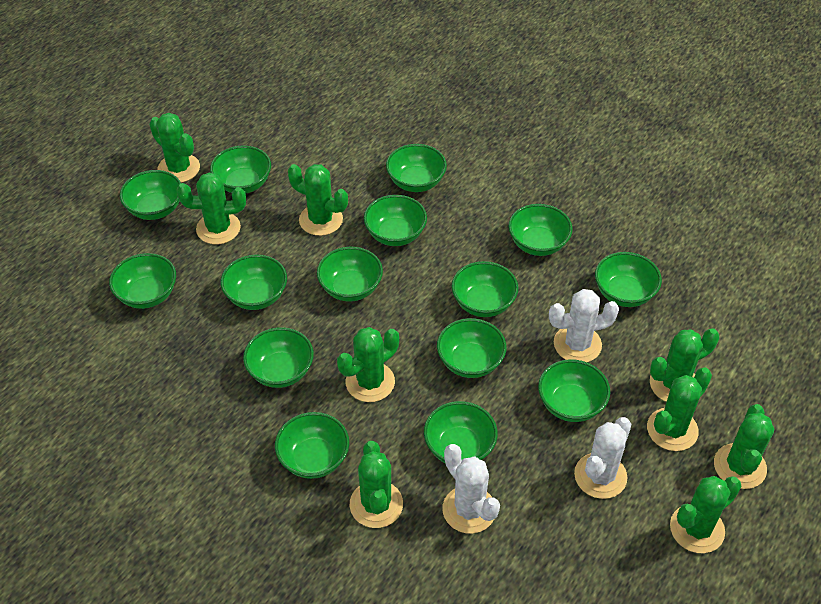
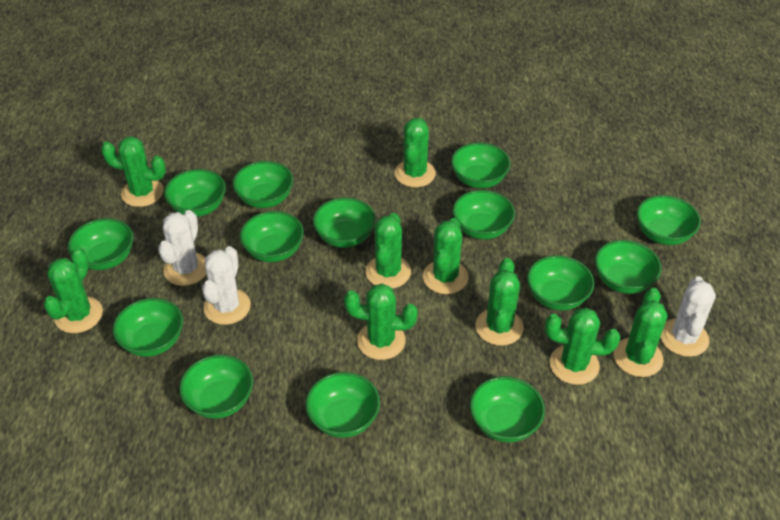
green bowl: 15 -> 14

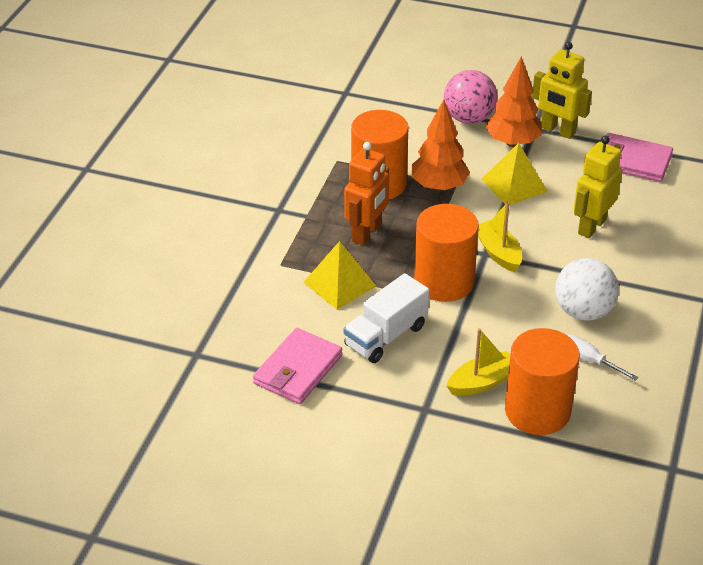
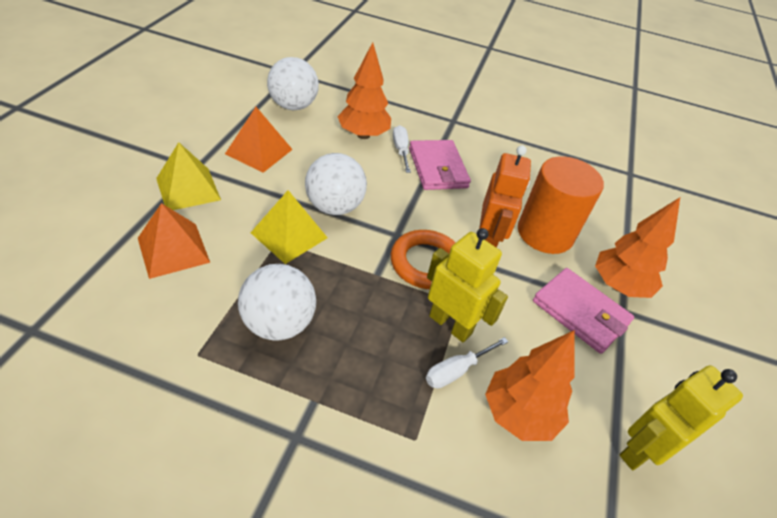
orange cylinder: 3 -> 1
orange pyramid: 0 -> 2
orange ring: 0 -> 1
orange tree: 2 -> 3
pink ball: 1 -> 0
white ball: 1 -> 3
white screwdriver: 1 -> 2
white truck: 1 -> 0
yellow boat: 2 -> 0

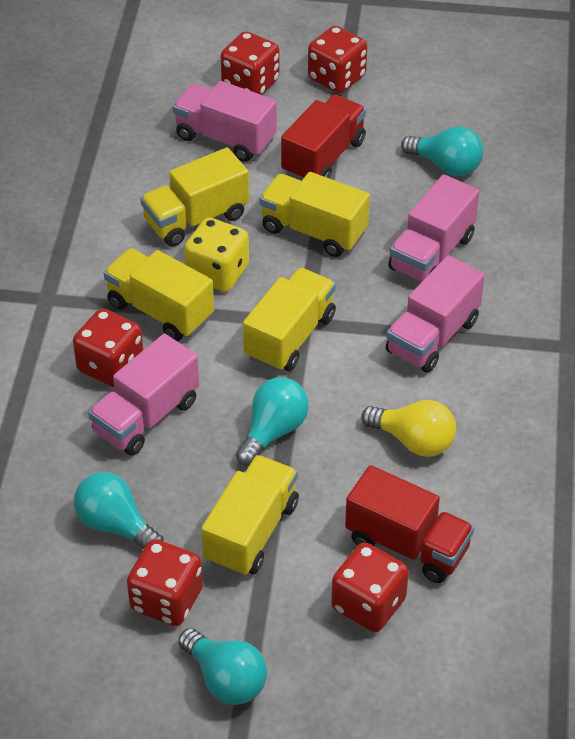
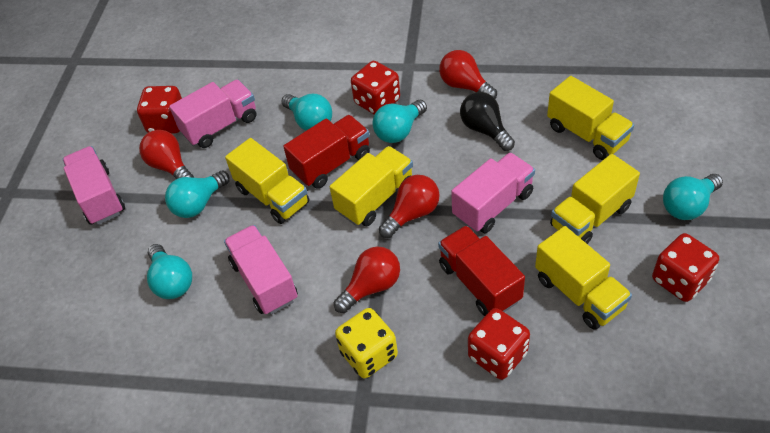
black light bulb: 0 -> 1
red dice: 5 -> 4
red light bulb: 0 -> 4
turquoise light bulb: 4 -> 5
yellow light bulb: 1 -> 0

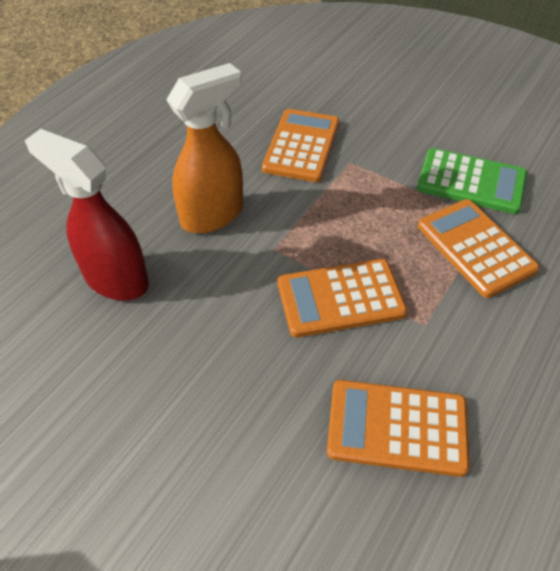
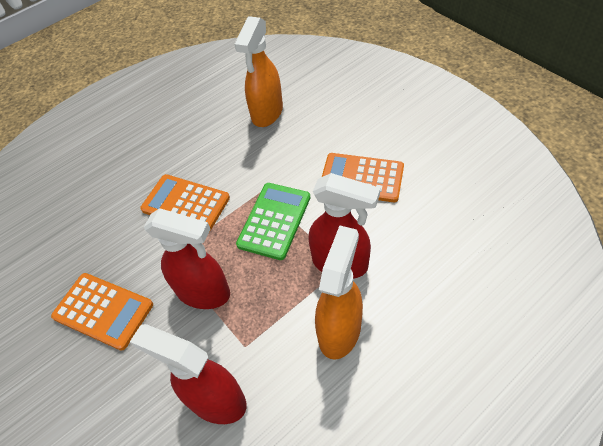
orange calculator: 4 -> 3
orange spray bottle: 1 -> 2
red spray bottle: 1 -> 3

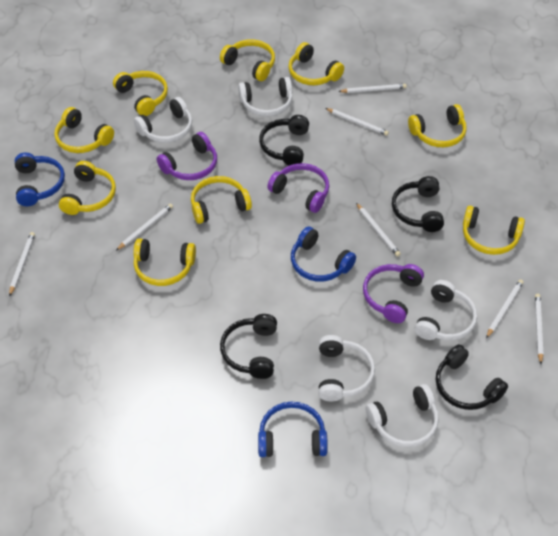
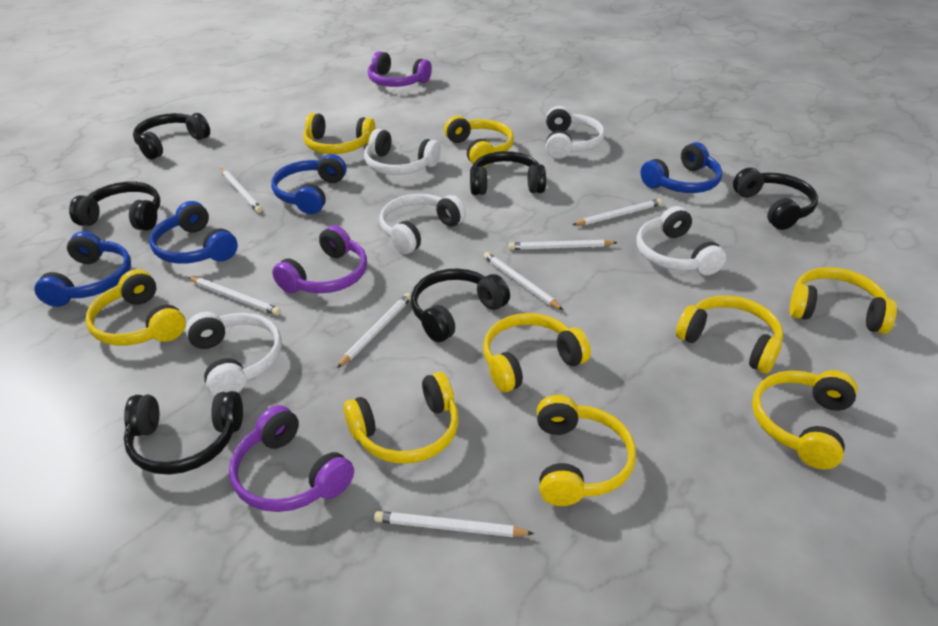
black headphones: 4 -> 6
blue headphones: 3 -> 4

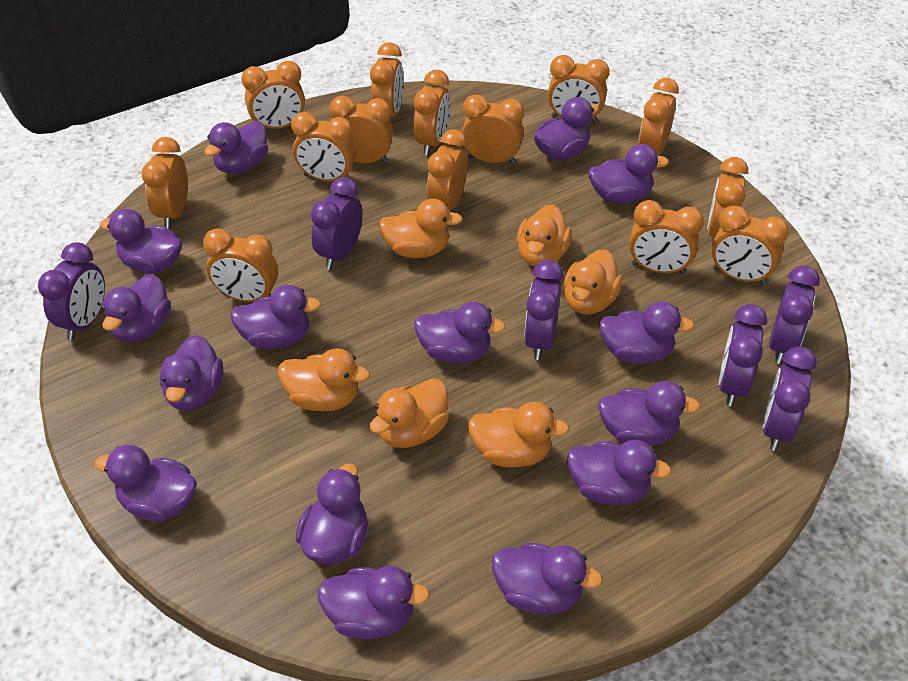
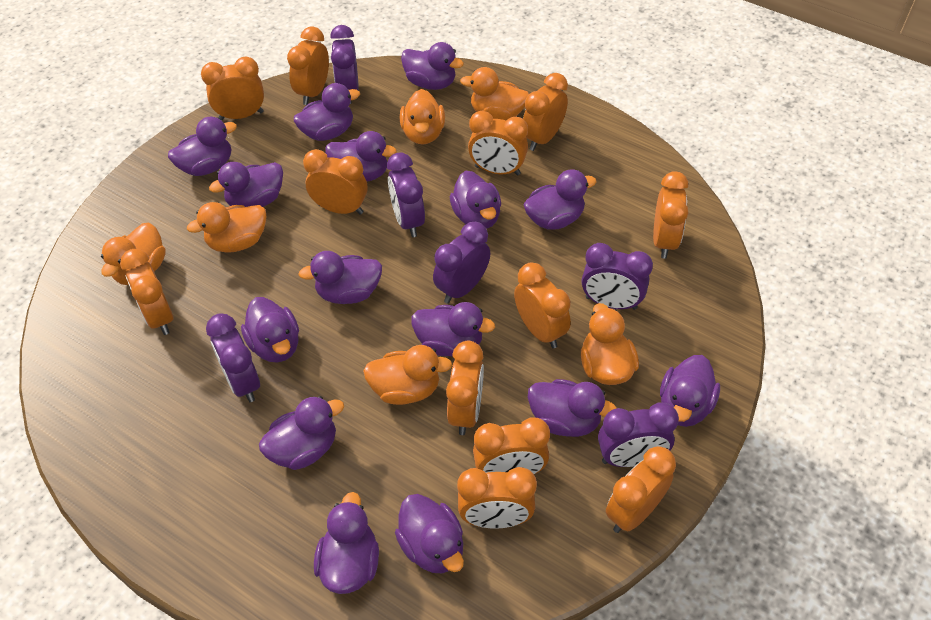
orange clock: 14 -> 12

----------------------------------------

## Work to complete
Every line from the one containing "white screwdriver: 1 -> 2" to the final line of the records should be duplicated exactly; no picture is to be copied.

## Response below
white screwdriver: 1 -> 2
white truck: 1 -> 0
yellow boat: 2 -> 0

black light bulb: 0 -> 1
red dice: 5 -> 4
red light bulb: 0 -> 4
turquoise light bulb: 4 -> 5
yellow light bulb: 1 -> 0

orange calculator: 4 -> 3
orange spray bottle: 1 -> 2
red spray bottle: 1 -> 3

black headphones: 4 -> 6
blue headphones: 3 -> 4

orange clock: 14 -> 12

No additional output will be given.